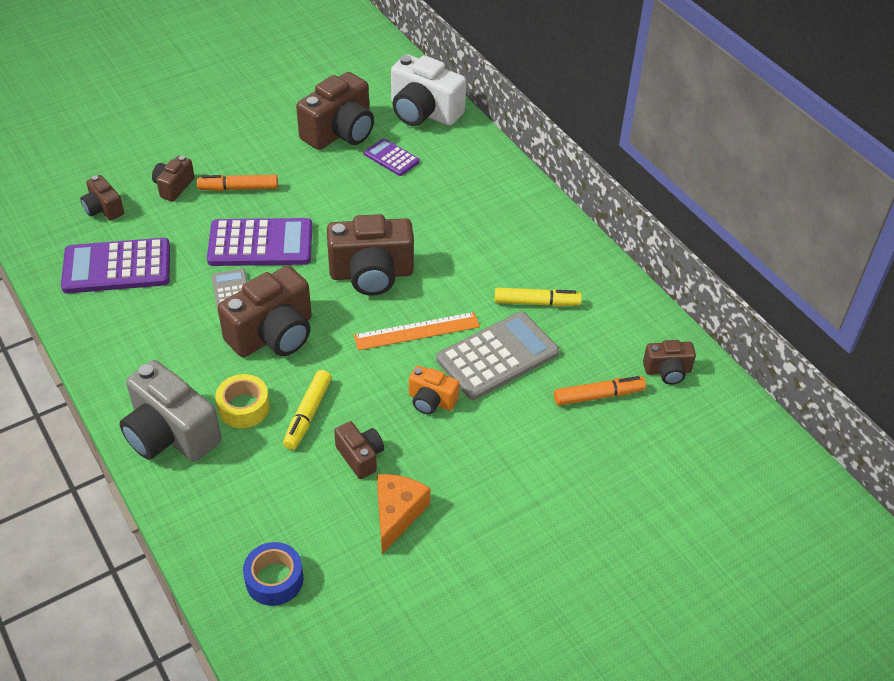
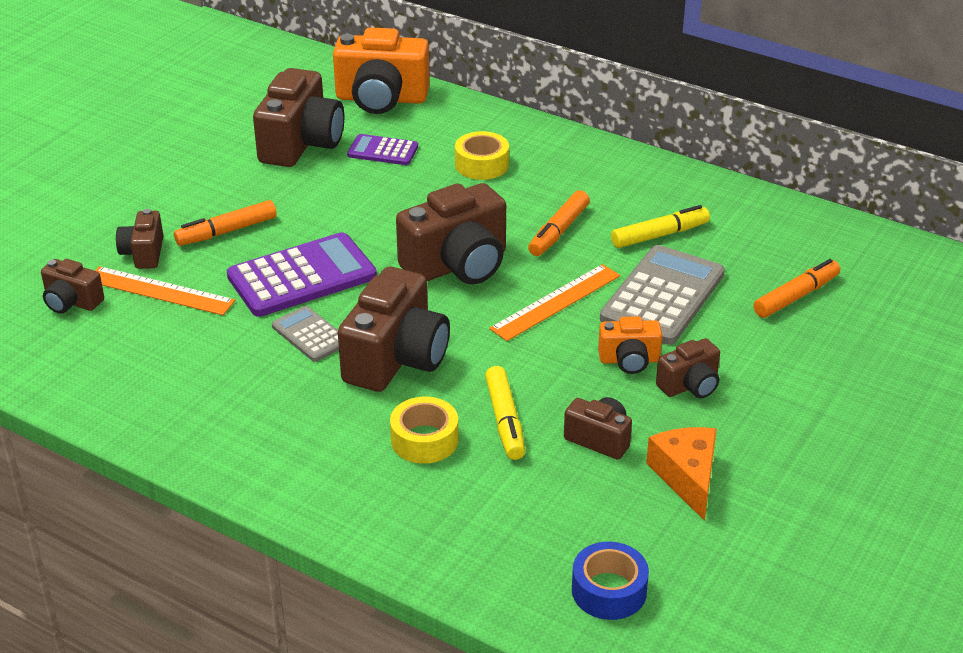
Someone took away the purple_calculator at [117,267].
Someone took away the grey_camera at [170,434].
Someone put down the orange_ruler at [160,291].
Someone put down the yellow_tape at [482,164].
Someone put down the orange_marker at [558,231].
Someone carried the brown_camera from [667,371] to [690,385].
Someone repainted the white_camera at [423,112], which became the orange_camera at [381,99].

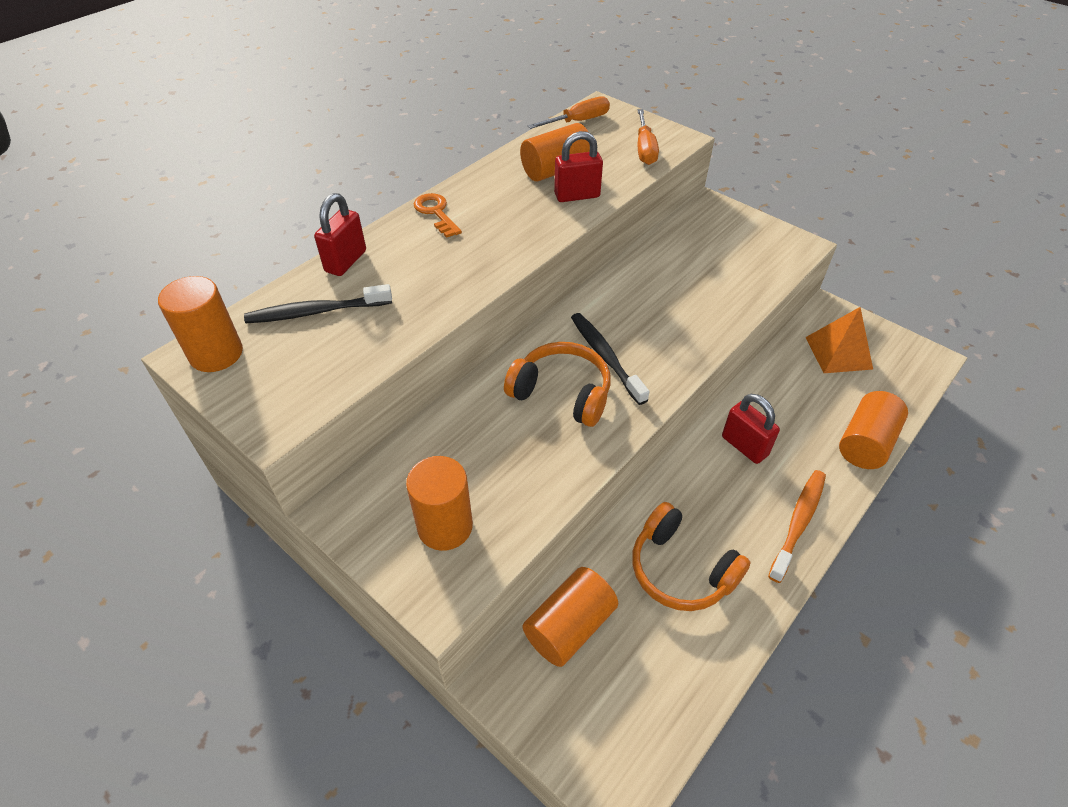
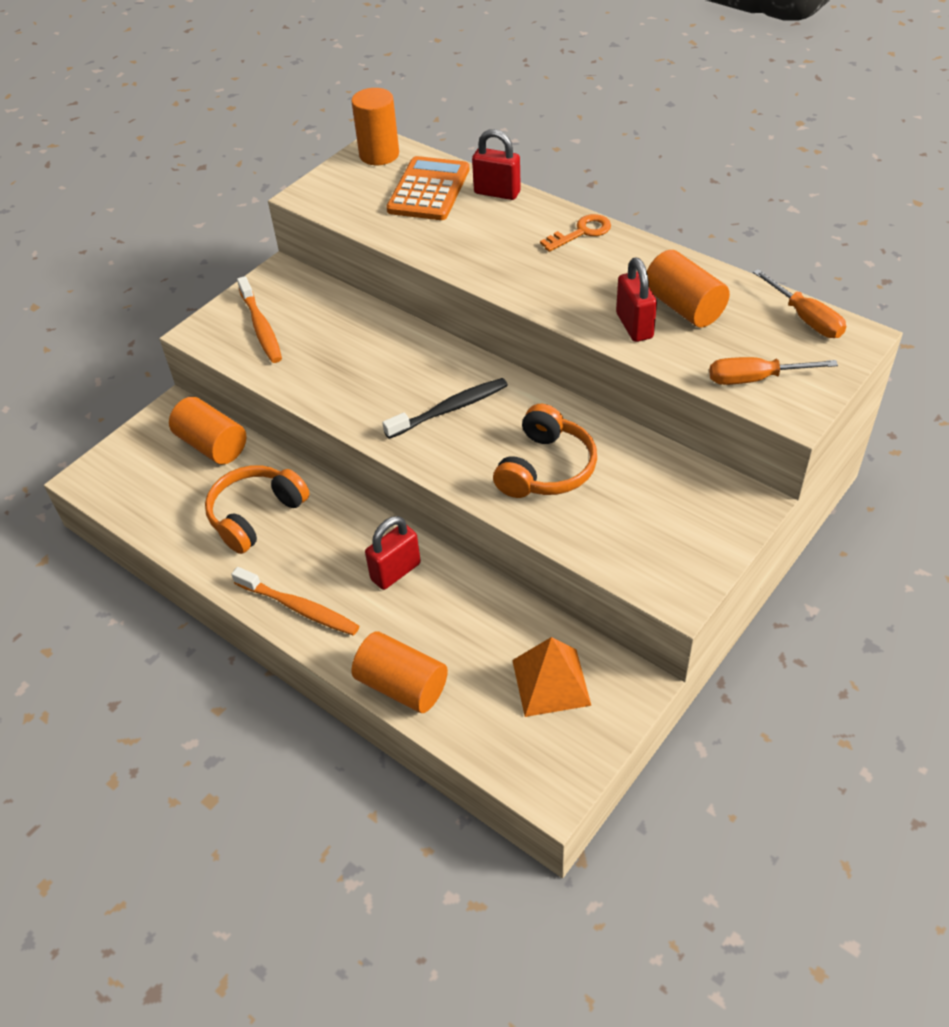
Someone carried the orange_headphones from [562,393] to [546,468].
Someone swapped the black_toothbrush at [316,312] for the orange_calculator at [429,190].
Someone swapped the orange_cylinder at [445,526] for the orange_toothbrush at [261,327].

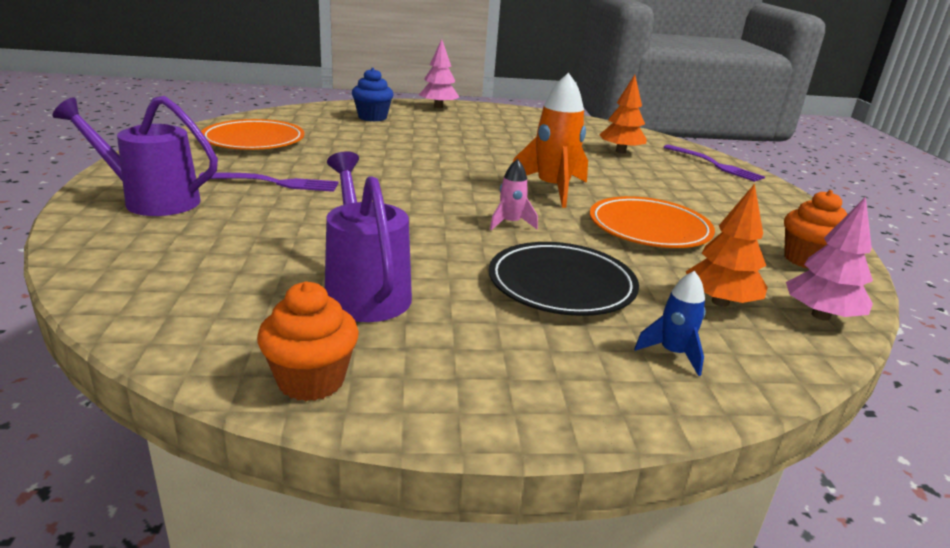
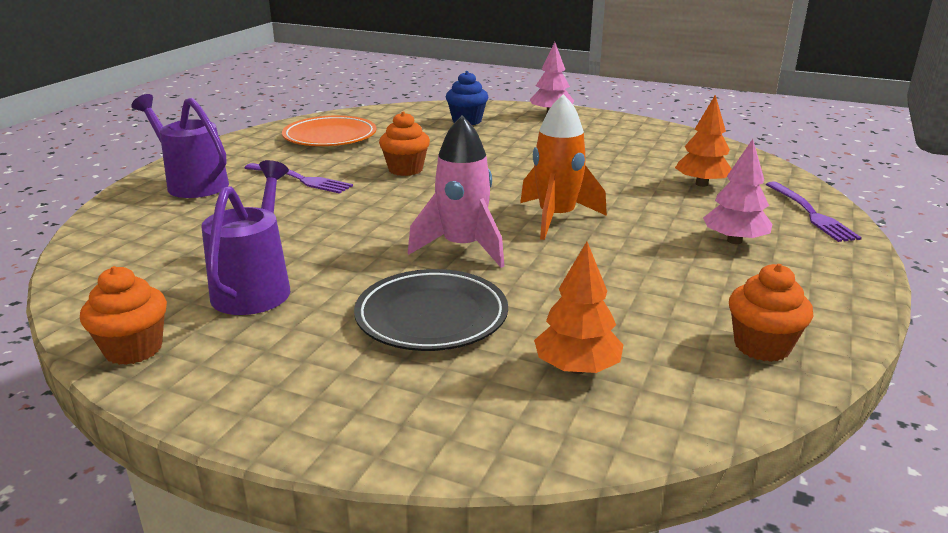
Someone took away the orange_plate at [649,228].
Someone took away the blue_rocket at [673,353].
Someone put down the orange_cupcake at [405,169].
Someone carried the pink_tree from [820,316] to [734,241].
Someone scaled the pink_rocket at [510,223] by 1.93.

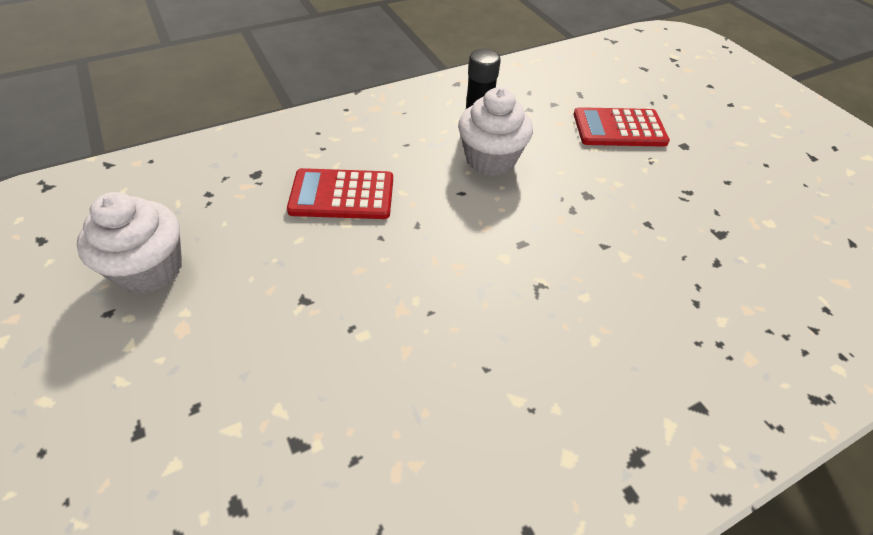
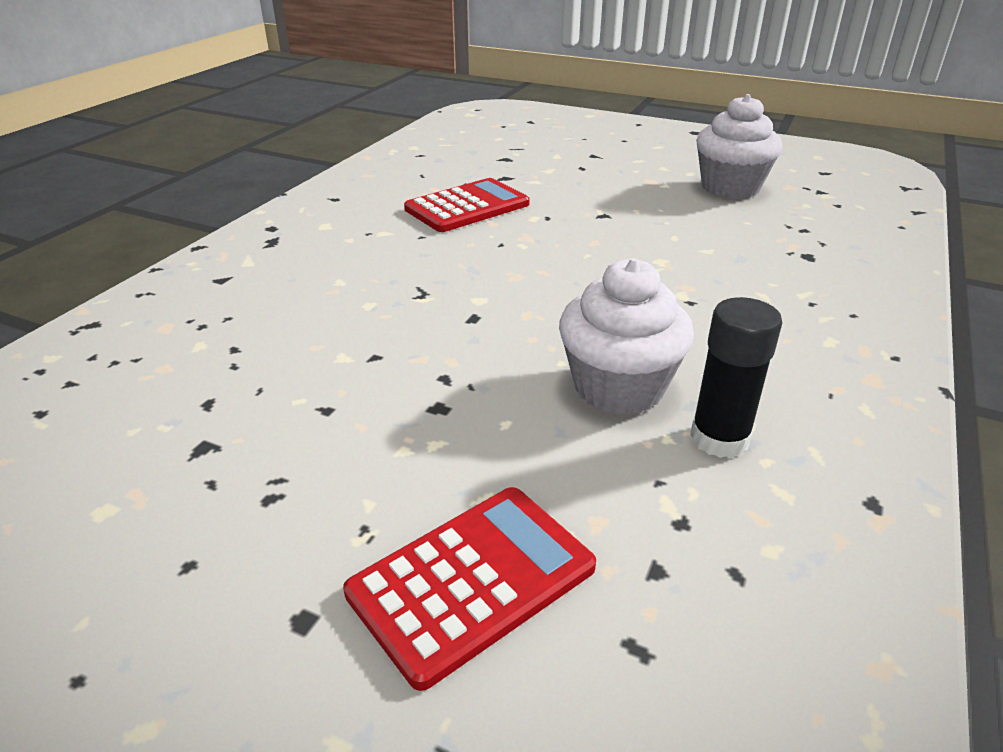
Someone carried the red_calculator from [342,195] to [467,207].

◆ ◆ ◆ ◆ ◆

* Exercise directions *
Text only, pictures out: give every record again as written.

* Answer for the task *
Someone took away the purple_calculator at [117,267].
Someone took away the grey_camera at [170,434].
Someone put down the orange_ruler at [160,291].
Someone put down the yellow_tape at [482,164].
Someone put down the orange_marker at [558,231].
Someone carried the brown_camera from [667,371] to [690,385].
Someone repainted the white_camera at [423,112], which became the orange_camera at [381,99].

Someone carried the orange_headphones from [562,393] to [546,468].
Someone swapped the black_toothbrush at [316,312] for the orange_calculator at [429,190].
Someone swapped the orange_cylinder at [445,526] for the orange_toothbrush at [261,327].

Someone took away the orange_plate at [649,228].
Someone took away the blue_rocket at [673,353].
Someone put down the orange_cupcake at [405,169].
Someone carried the pink_tree from [820,316] to [734,241].
Someone scaled the pink_rocket at [510,223] by 1.93.

Someone carried the red_calculator from [342,195] to [467,207].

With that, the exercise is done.